═══ MATERIAL PROVIDED

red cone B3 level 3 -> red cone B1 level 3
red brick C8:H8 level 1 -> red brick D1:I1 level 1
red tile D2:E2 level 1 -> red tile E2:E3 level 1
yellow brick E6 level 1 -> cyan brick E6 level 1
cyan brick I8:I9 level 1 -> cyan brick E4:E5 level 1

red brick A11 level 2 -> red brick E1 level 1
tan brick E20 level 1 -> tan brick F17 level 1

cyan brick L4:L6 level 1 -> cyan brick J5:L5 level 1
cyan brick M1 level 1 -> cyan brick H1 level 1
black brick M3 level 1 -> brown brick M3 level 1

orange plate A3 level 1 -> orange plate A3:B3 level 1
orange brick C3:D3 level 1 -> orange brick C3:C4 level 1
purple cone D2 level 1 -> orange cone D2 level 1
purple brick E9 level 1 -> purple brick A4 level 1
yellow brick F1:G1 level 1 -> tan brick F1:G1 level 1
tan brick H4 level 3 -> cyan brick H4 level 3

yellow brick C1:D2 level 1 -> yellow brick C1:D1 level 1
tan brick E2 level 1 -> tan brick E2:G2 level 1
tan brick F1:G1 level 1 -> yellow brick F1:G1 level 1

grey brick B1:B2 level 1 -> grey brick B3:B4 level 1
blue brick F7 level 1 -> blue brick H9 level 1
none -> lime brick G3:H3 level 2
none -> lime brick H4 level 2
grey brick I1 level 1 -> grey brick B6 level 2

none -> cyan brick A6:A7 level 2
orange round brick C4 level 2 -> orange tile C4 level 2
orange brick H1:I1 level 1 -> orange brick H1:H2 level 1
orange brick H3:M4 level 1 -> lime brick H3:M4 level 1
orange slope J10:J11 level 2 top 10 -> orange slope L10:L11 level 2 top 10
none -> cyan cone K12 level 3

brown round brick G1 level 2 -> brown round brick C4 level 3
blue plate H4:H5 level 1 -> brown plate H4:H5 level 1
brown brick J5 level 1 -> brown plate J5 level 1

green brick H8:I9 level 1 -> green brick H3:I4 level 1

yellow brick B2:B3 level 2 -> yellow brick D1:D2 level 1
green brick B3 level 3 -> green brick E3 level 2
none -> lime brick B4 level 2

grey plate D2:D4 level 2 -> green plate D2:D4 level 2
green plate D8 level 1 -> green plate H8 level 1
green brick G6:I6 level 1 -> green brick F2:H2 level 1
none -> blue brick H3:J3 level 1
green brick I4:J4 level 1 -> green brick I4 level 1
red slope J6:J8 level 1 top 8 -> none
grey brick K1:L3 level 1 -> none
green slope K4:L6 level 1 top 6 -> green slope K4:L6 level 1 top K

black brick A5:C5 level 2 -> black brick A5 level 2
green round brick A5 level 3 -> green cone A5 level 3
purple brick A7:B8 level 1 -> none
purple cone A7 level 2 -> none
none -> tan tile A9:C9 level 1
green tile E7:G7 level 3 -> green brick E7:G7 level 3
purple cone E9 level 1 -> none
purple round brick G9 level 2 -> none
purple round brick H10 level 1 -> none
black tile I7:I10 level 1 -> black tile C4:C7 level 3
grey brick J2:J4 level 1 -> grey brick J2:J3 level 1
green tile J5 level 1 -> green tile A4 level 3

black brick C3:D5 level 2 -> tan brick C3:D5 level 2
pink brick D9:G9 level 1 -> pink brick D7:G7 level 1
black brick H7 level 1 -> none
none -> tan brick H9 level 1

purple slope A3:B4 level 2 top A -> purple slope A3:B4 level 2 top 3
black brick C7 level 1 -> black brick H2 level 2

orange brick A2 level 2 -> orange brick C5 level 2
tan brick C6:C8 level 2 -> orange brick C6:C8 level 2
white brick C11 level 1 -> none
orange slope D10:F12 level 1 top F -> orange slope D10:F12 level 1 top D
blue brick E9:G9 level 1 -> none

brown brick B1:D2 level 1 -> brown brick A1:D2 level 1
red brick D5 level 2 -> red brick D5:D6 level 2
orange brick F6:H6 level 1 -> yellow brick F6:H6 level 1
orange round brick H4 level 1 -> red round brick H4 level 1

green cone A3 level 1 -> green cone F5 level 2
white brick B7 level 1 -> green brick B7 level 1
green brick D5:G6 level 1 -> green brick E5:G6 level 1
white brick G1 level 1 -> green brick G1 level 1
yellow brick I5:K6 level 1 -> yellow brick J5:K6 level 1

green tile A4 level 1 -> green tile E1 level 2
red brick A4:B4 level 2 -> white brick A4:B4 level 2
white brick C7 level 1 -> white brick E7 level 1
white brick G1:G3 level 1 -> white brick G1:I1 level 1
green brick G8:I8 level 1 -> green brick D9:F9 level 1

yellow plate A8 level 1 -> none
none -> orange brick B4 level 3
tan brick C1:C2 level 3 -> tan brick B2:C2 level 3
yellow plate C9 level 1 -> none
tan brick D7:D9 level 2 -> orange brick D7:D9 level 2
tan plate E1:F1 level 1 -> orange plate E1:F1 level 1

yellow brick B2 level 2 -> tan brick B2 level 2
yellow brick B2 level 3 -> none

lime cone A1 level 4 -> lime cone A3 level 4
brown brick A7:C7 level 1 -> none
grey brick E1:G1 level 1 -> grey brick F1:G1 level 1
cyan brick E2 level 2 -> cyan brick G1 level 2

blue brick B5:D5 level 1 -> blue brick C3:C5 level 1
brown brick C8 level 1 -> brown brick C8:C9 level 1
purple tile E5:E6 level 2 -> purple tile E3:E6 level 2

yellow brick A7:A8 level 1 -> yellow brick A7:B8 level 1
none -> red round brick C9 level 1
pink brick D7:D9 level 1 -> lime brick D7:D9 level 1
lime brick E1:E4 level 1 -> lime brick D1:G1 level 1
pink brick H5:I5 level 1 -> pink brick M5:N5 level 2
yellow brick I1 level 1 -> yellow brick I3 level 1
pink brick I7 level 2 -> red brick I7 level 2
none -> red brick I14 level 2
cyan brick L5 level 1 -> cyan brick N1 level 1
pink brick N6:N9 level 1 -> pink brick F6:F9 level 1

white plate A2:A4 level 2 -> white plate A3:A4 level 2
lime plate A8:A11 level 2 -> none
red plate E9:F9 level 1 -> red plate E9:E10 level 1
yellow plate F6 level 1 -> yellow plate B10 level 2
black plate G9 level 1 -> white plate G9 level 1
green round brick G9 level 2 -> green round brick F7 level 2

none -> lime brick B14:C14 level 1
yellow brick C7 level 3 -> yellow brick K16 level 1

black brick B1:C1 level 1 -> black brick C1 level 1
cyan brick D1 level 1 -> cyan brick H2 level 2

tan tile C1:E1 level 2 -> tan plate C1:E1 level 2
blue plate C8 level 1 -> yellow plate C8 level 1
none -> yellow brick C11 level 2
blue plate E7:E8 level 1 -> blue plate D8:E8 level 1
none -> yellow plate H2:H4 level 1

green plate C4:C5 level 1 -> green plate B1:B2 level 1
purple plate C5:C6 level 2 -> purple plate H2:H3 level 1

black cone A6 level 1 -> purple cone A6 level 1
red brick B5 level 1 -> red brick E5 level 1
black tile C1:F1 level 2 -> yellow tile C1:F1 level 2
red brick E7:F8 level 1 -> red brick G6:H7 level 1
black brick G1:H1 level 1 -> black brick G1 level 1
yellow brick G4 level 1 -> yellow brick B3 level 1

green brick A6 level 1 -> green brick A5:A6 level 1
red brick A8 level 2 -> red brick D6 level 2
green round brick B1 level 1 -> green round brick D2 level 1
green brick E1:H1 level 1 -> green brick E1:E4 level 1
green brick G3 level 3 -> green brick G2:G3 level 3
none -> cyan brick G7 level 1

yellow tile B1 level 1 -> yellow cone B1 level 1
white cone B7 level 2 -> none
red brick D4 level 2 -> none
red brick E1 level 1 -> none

══════

-- WORK TO BE COMPLETED --
Starting from the first line above, copy the data through to the last line exactly.

-- YOUR SOLUTION --
red cone B3 level 3 -> red cone B1 level 3
red brick C8:H8 level 1 -> red brick D1:I1 level 1
red tile D2:E2 level 1 -> red tile E2:E3 level 1
yellow brick E6 level 1 -> cyan brick E6 level 1
cyan brick I8:I9 level 1 -> cyan brick E4:E5 level 1

red brick A11 level 2 -> red brick E1 level 1
tan brick E20 level 1 -> tan brick F17 level 1

cyan brick L4:L6 level 1 -> cyan brick J5:L5 level 1
cyan brick M1 level 1 -> cyan brick H1 level 1
black brick M3 level 1 -> brown brick M3 level 1

orange plate A3 level 1 -> orange plate A3:B3 level 1
orange brick C3:D3 level 1 -> orange brick C3:C4 level 1
purple cone D2 level 1 -> orange cone D2 level 1
purple brick E9 level 1 -> purple brick A4 level 1
yellow brick F1:G1 level 1 -> tan brick F1:G1 level 1
tan brick H4 level 3 -> cyan brick H4 level 3

yellow brick C1:D2 level 1 -> yellow brick C1:D1 level 1
tan brick E2 level 1 -> tan brick E2:G2 level 1
tan brick F1:G1 level 1 -> yellow brick F1:G1 level 1

grey brick B1:B2 level 1 -> grey brick B3:B4 level 1
blue brick F7 level 1 -> blue brick H9 level 1
none -> lime brick G3:H3 level 2
none -> lime brick H4 level 2
grey brick I1 level 1 -> grey brick B6 level 2

none -> cyan brick A6:A7 level 2
orange round brick C4 level 2 -> orange tile C4 level 2
orange brick H1:I1 level 1 -> orange brick H1:H2 level 1
orange brick H3:M4 level 1 -> lime brick H3:M4 level 1
orange slope J10:J11 level 2 top 10 -> orange slope L10:L11 level 2 top 10
none -> cyan cone K12 level 3

brown round brick G1 level 2 -> brown round brick C4 level 3
blue plate H4:H5 level 1 -> brown plate H4:H5 level 1
brown brick J5 level 1 -> brown plate J5 level 1

green brick H8:I9 level 1 -> green brick H3:I4 level 1

yellow brick B2:B3 level 2 -> yellow brick D1:D2 level 1
green brick B3 level 3 -> green brick E3 level 2
none -> lime brick B4 level 2

grey plate D2:D4 level 2 -> green plate D2:D4 level 2
green plate D8 level 1 -> green plate H8 level 1
green brick G6:I6 level 1 -> green brick F2:H2 level 1
none -> blue brick H3:J3 level 1
green brick I4:J4 level 1 -> green brick I4 level 1
red slope J6:J8 level 1 top 8 -> none
grey brick K1:L3 level 1 -> none
green slope K4:L6 level 1 top 6 -> green slope K4:L6 level 1 top K

black brick A5:C5 level 2 -> black brick A5 level 2
green round brick A5 level 3 -> green cone A5 level 3
purple brick A7:B8 level 1 -> none
purple cone A7 level 2 -> none
none -> tan tile A9:C9 level 1
green tile E7:G7 level 3 -> green brick E7:G7 level 3
purple cone E9 level 1 -> none
purple round brick G9 level 2 -> none
purple round brick H10 level 1 -> none
black tile I7:I10 level 1 -> black tile C4:C7 level 3
grey brick J2:J4 level 1 -> grey brick J2:J3 level 1
green tile J5 level 1 -> green tile A4 level 3

black brick C3:D5 level 2 -> tan brick C3:D5 level 2
pink brick D9:G9 level 1 -> pink brick D7:G7 level 1
black brick H7 level 1 -> none
none -> tan brick H9 level 1

purple slope A3:B4 level 2 top A -> purple slope A3:B4 level 2 top 3
black brick C7 level 1 -> black brick H2 level 2

orange brick A2 level 2 -> orange brick C5 level 2
tan brick C6:C8 level 2 -> orange brick C6:C8 level 2
white brick C11 level 1 -> none
orange slope D10:F12 level 1 top F -> orange slope D10:F12 level 1 top D
blue brick E9:G9 level 1 -> none

brown brick B1:D2 level 1 -> brown brick A1:D2 level 1
red brick D5 level 2 -> red brick D5:D6 level 2
orange brick F6:H6 level 1 -> yellow brick F6:H6 level 1
orange round brick H4 level 1 -> red round brick H4 level 1

green cone A3 level 1 -> green cone F5 level 2
white brick B7 level 1 -> green brick B7 level 1
green brick D5:G6 level 1 -> green brick E5:G6 level 1
white brick G1 level 1 -> green brick G1 level 1
yellow brick I5:K6 level 1 -> yellow brick J5:K6 level 1

green tile A4 level 1 -> green tile E1 level 2
red brick A4:B4 level 2 -> white brick A4:B4 level 2
white brick C7 level 1 -> white brick E7 level 1
white brick G1:G3 level 1 -> white brick G1:I1 level 1
green brick G8:I8 level 1 -> green brick D9:F9 level 1

yellow plate A8 level 1 -> none
none -> orange brick B4 level 3
tan brick C1:C2 level 3 -> tan brick B2:C2 level 3
yellow plate C9 level 1 -> none
tan brick D7:D9 level 2 -> orange brick D7:D9 level 2
tan plate E1:F1 level 1 -> orange plate E1:F1 level 1

yellow brick B2 level 2 -> tan brick B2 level 2
yellow brick B2 level 3 -> none

lime cone A1 level 4 -> lime cone A3 level 4
brown brick A7:C7 level 1 -> none
grey brick E1:G1 level 1 -> grey brick F1:G1 level 1
cyan brick E2 level 2 -> cyan brick G1 level 2

blue brick B5:D5 level 1 -> blue brick C3:C5 level 1
brown brick C8 level 1 -> brown brick C8:C9 level 1
purple tile E5:E6 level 2 -> purple tile E3:E6 level 2

yellow brick A7:A8 level 1 -> yellow brick A7:B8 level 1
none -> red round brick C9 level 1
pink brick D7:D9 level 1 -> lime brick D7:D9 level 1
lime brick E1:E4 level 1 -> lime brick D1:G1 level 1
pink brick H5:I5 level 1 -> pink brick M5:N5 level 2
yellow brick I1 level 1 -> yellow brick I3 level 1
pink brick I7 level 2 -> red brick I7 level 2
none -> red brick I14 level 2
cyan brick L5 level 1 -> cyan brick N1 level 1
pink brick N6:N9 level 1 -> pink brick F6:F9 level 1

white plate A2:A4 level 2 -> white plate A3:A4 level 2
lime plate A8:A11 level 2 -> none
red plate E9:F9 level 1 -> red plate E9:E10 level 1
yellow plate F6 level 1 -> yellow plate B10 level 2
black plate G9 level 1 -> white plate G9 level 1
green round brick G9 level 2 -> green round brick F7 level 2

none -> lime brick B14:C14 level 1
yellow brick C7 level 3 -> yellow brick K16 level 1

black brick B1:C1 level 1 -> black brick C1 level 1
cyan brick D1 level 1 -> cyan brick H2 level 2

tan tile C1:E1 level 2 -> tan plate C1:E1 level 2
blue plate C8 level 1 -> yellow plate C8 level 1
none -> yellow brick C11 level 2
blue plate E7:E8 level 1 -> blue plate D8:E8 level 1
none -> yellow plate H2:H4 level 1

green plate C4:C5 level 1 -> green plate B1:B2 level 1
purple plate C5:C6 level 2 -> purple plate H2:H3 level 1

black cone A6 level 1 -> purple cone A6 level 1
red brick B5 level 1 -> red brick E5 level 1
black tile C1:F1 level 2 -> yellow tile C1:F1 level 2
red brick E7:F8 level 1 -> red brick G6:H7 level 1
black brick G1:H1 level 1 -> black brick G1 level 1
yellow brick G4 level 1 -> yellow brick B3 level 1

green brick A6 level 1 -> green brick A5:A6 level 1
red brick A8 level 2 -> red brick D6 level 2
green round brick B1 level 1 -> green round brick D2 level 1
green brick E1:H1 level 1 -> green brick E1:E4 level 1
green brick G3 level 3 -> green brick G2:G3 level 3
none -> cyan brick G7 level 1

yellow tile B1 level 1 -> yellow cone B1 level 1
white cone B7 level 2 -> none
red brick D4 level 2 -> none
red brick E1 level 1 -> none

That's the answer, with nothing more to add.